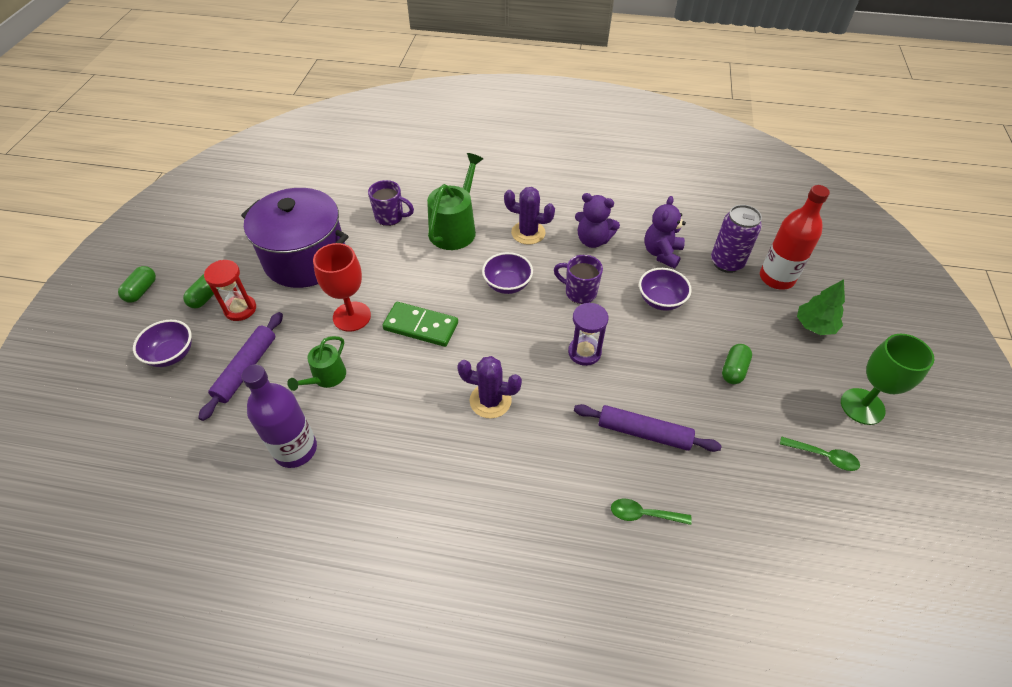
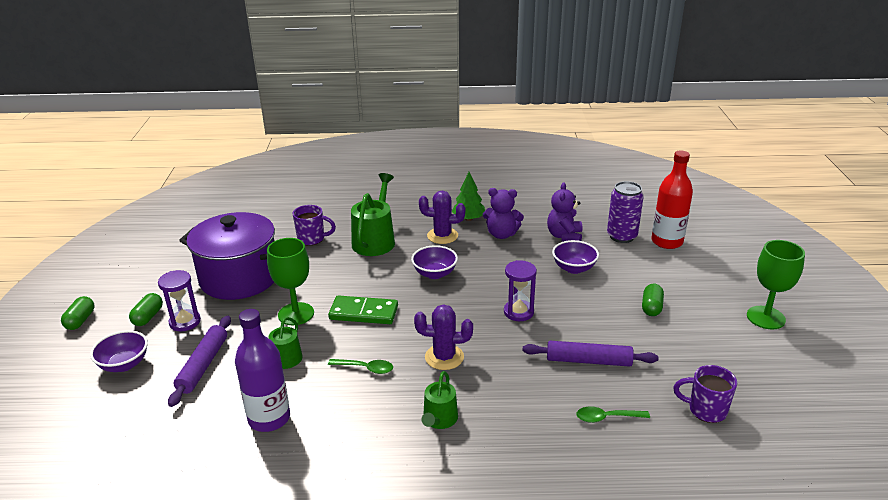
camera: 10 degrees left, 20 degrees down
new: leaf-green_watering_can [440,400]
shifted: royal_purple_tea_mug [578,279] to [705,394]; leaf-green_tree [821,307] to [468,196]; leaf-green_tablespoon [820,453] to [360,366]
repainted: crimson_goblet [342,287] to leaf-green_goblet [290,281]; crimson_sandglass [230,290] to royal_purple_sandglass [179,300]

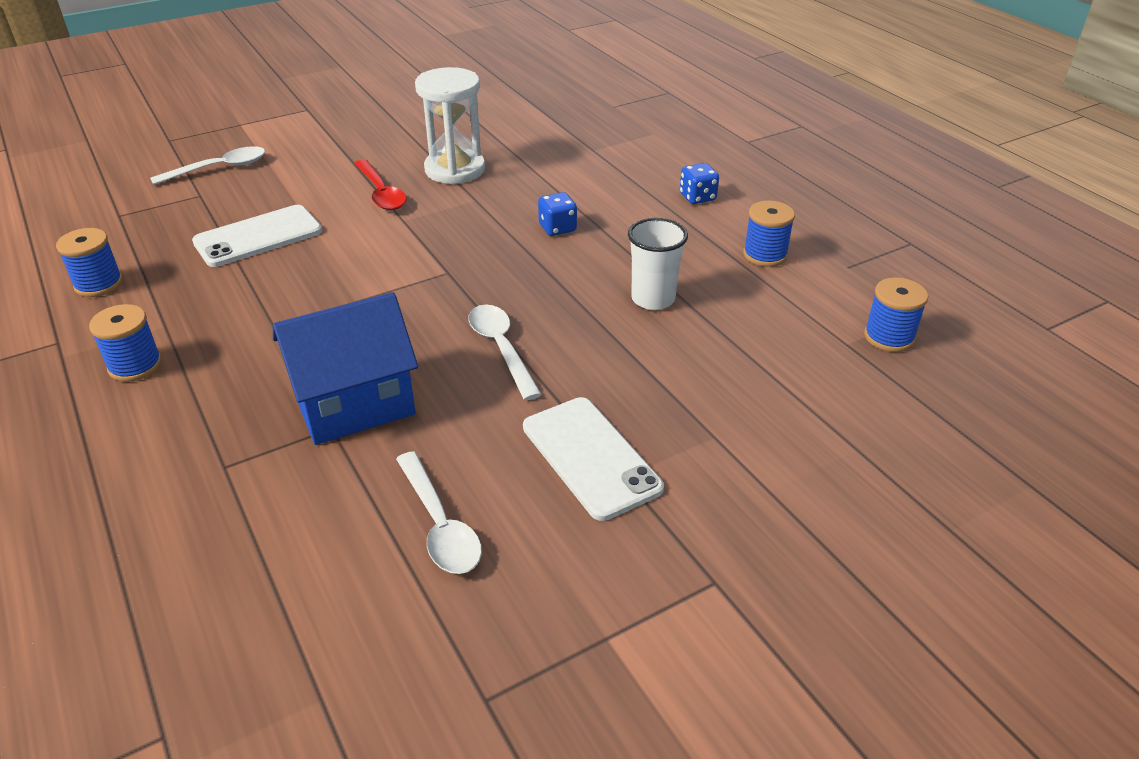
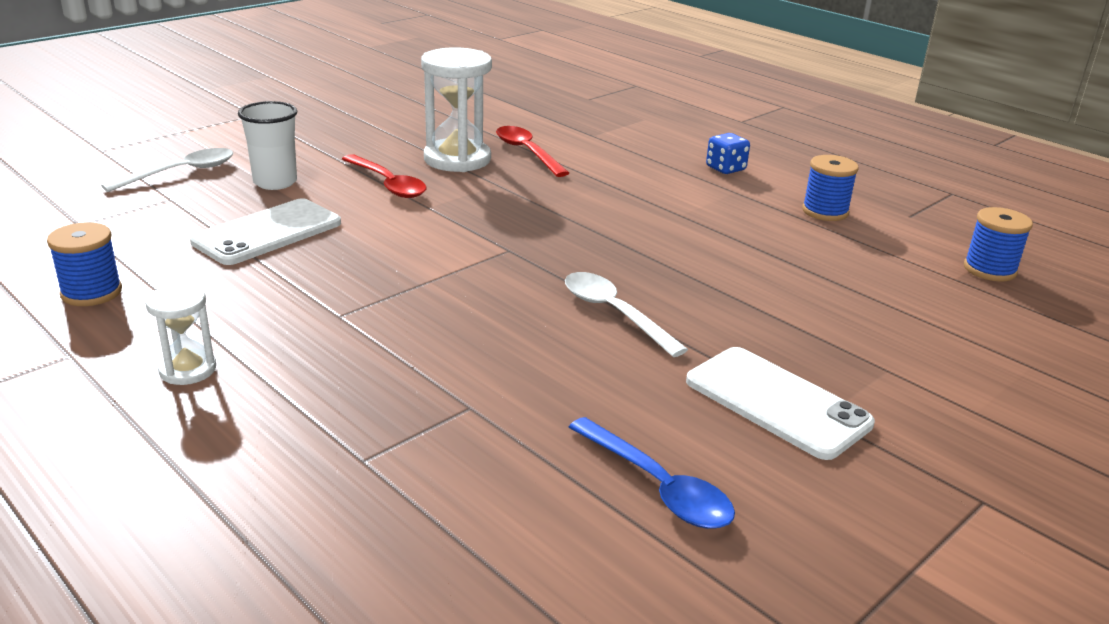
camera: 15 degrees left, 10 degrees down
gone: royal_blue_die [557,214]; royal_blue_house [345,368]
new: crimson_tablespoon [532,151]
shifted: snow-white_cup [658,264] to [267,145]
swapped: royal_blue_bobbin [125,343] to snow-white_sandglass [180,334]
repainted: snow-white_tablespoon [439,512] to royal_blue_tablespoon [652,473]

++++++++++++++++++++

• **YOUR TASK**
Pictures omitted, give the entries again exactly.

• **ANSWER BOX**
camera: 10 degrees left, 20 degrees down
new: leaf-green_watering_can [440,400]
shifted: royal_purple_tea_mug [578,279] to [705,394]; leaf-green_tree [821,307] to [468,196]; leaf-green_tablespoon [820,453] to [360,366]
repainted: crimson_goblet [342,287] to leaf-green_goblet [290,281]; crimson_sandglass [230,290] to royal_purple_sandglass [179,300]

camera: 15 degrees left, 10 degrees down
gone: royal_blue_die [557,214]; royal_blue_house [345,368]
new: crimson_tablespoon [532,151]
shifted: snow-white_cup [658,264] to [267,145]
swapped: royal_blue_bobbin [125,343] to snow-white_sandglass [180,334]
repainted: snow-white_tablespoon [439,512] to royal_blue_tablespoon [652,473]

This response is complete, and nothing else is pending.